→ Task requirements
Find every line below where the string "minus" shows up, and copy those lines.
Top of Data extract
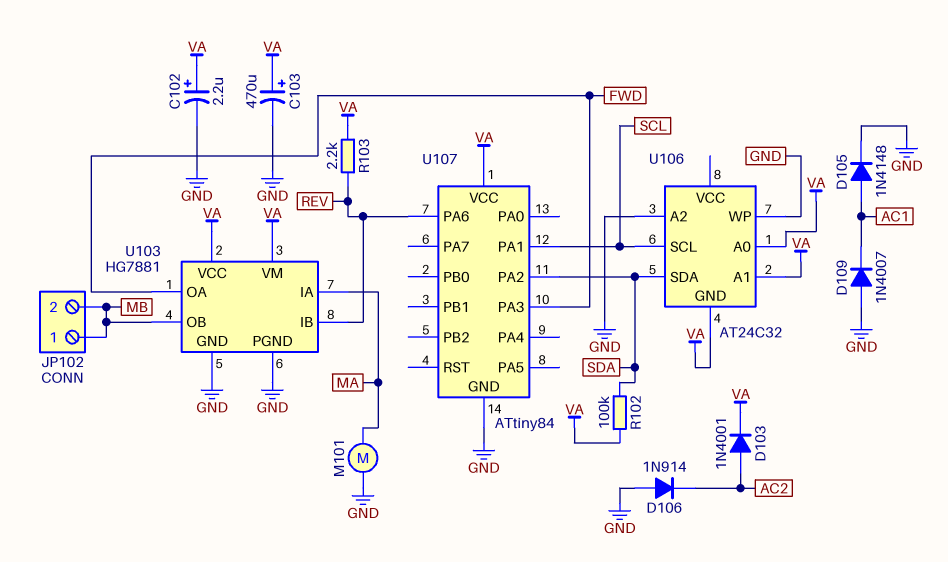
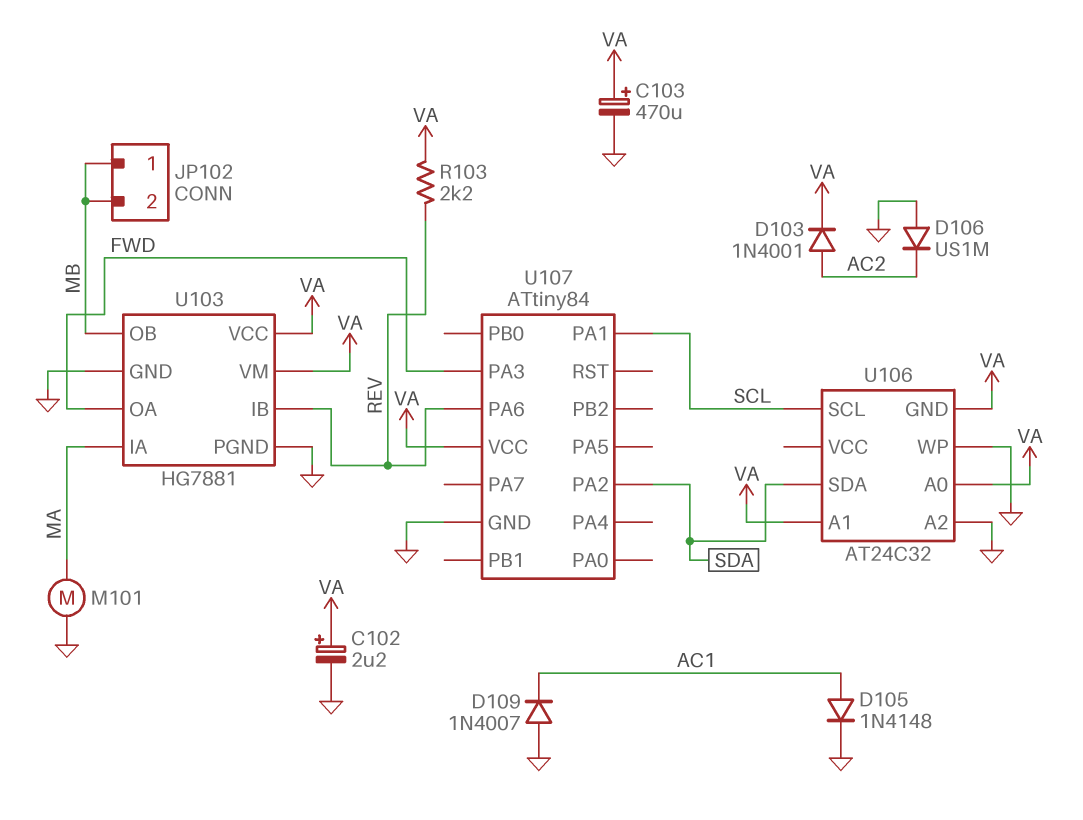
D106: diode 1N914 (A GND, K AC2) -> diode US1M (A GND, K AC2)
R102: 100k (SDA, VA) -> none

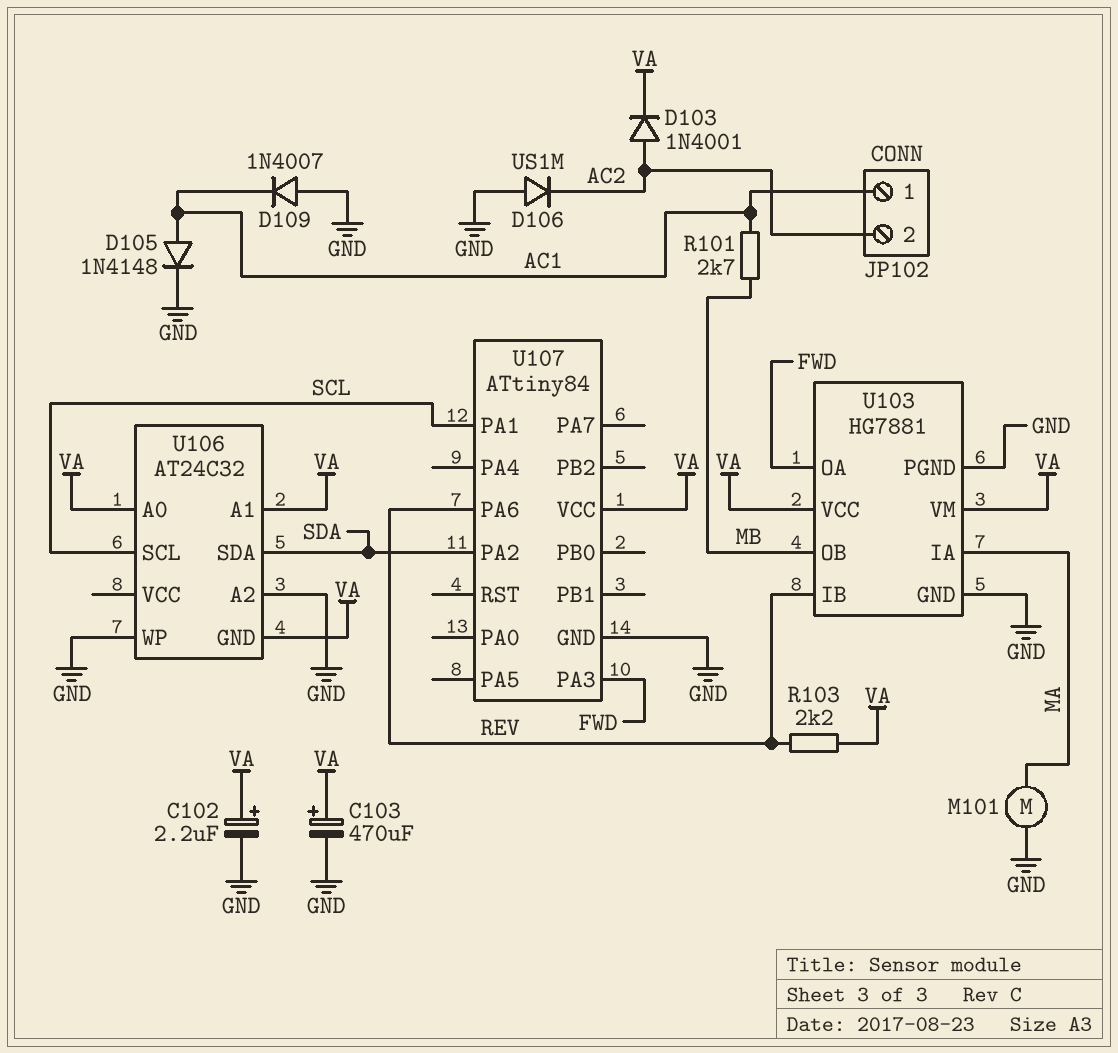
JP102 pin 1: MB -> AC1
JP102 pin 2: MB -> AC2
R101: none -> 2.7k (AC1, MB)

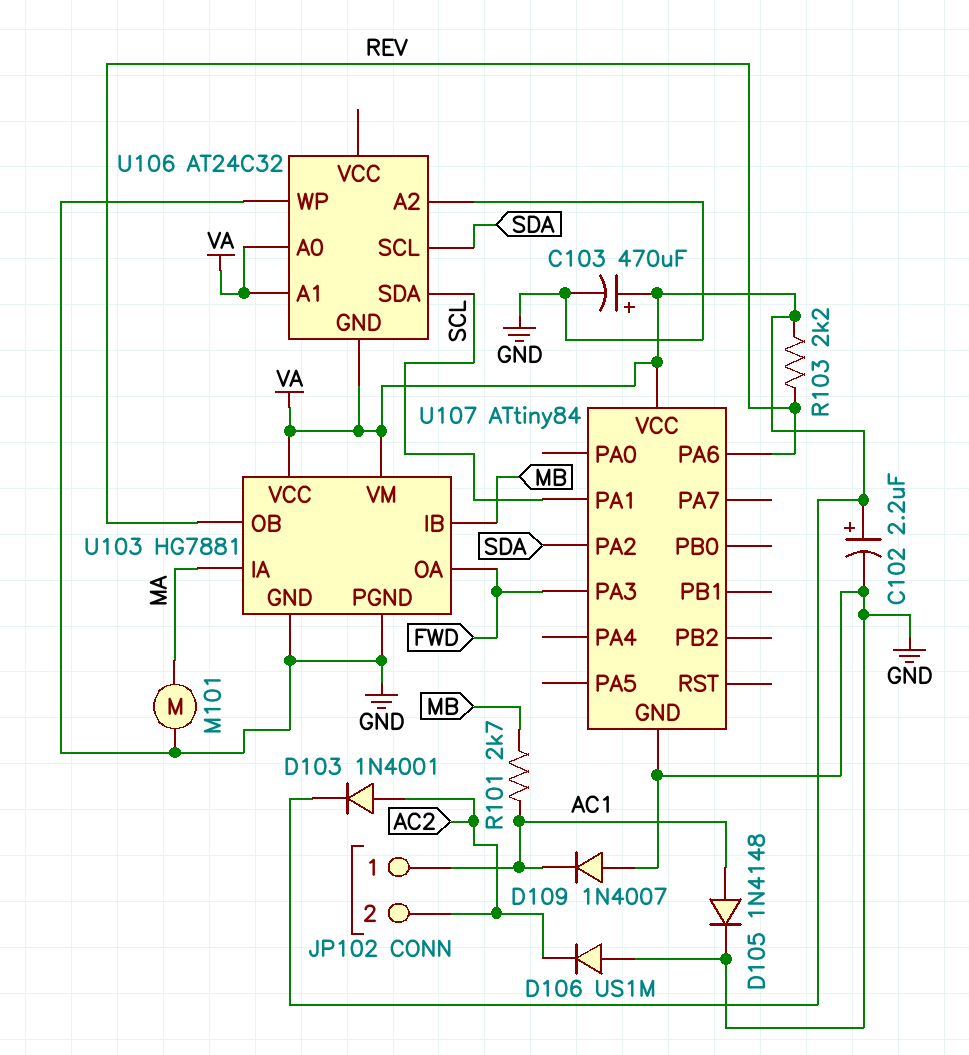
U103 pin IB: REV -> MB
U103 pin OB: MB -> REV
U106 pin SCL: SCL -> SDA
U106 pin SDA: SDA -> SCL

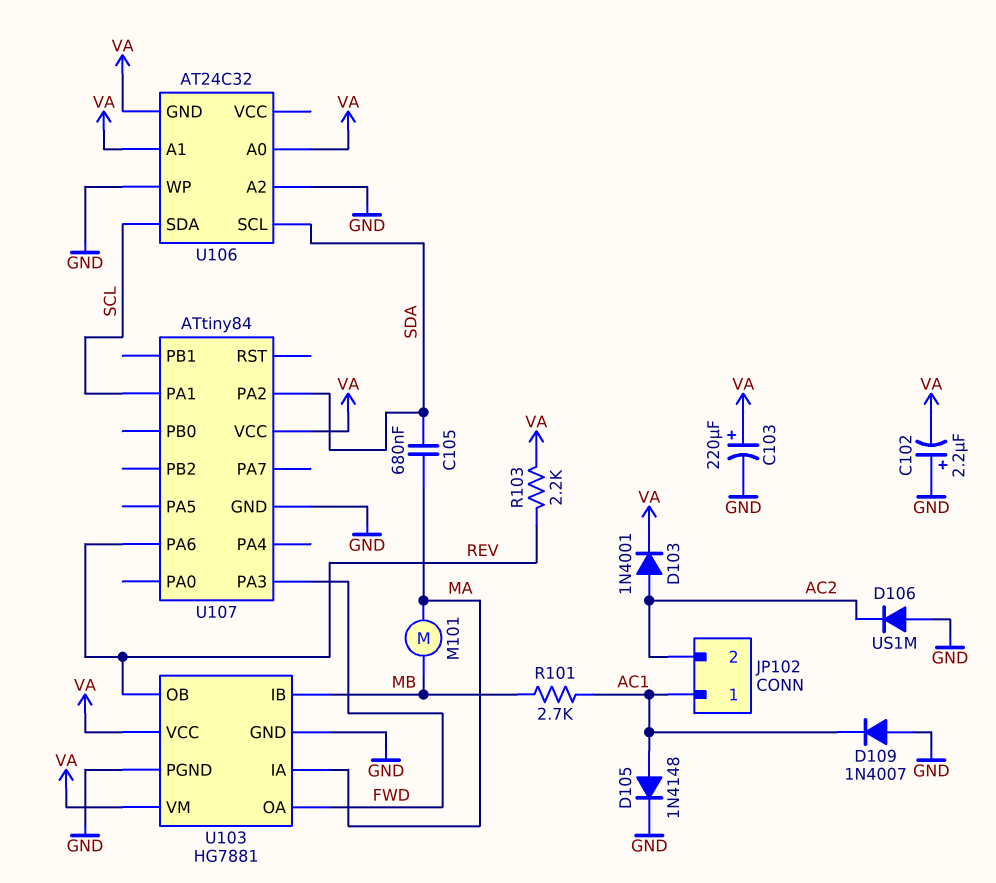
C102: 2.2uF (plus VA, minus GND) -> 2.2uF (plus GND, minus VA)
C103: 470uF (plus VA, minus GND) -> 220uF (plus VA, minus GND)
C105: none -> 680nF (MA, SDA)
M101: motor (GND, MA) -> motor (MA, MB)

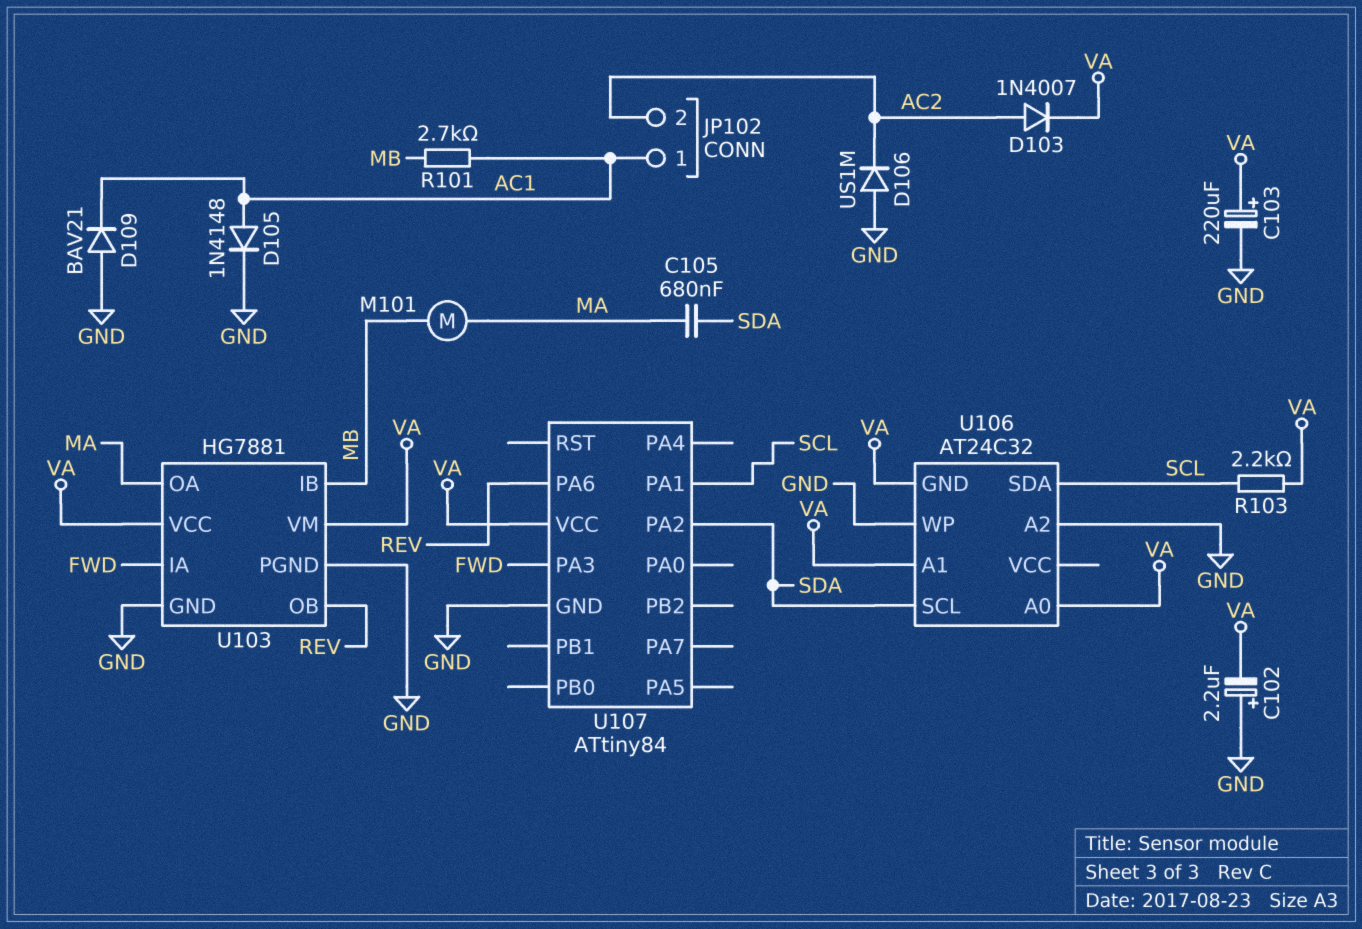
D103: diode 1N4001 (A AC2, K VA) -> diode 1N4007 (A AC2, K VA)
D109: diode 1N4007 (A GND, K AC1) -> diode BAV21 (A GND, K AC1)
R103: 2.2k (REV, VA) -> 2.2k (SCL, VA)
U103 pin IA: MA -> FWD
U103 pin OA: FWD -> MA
Bottom of Data extract
Top of Data extract
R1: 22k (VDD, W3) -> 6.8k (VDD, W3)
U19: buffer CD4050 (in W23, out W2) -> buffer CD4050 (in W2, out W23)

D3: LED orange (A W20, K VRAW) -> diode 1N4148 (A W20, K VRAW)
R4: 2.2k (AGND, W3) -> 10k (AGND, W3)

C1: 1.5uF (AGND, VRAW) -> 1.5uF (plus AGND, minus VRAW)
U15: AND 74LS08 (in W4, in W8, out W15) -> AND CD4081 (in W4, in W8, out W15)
Bottom of Data extract
Top of Data extract
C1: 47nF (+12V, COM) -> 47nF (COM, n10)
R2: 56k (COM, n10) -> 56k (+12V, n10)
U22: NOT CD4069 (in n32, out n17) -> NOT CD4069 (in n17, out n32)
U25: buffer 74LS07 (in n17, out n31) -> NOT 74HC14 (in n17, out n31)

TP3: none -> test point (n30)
Bottom of Data extract
→ Result for this task
C102: 2.2uF (plus VA, minus GND) -> 2.2uF (plus GND, minus VA)
C103: 470uF (plus VA, minus GND) -> 220uF (plus VA, minus GND)
C1: 1.5uF (AGND, VRAW) -> 1.5uF (plus AGND, minus VRAW)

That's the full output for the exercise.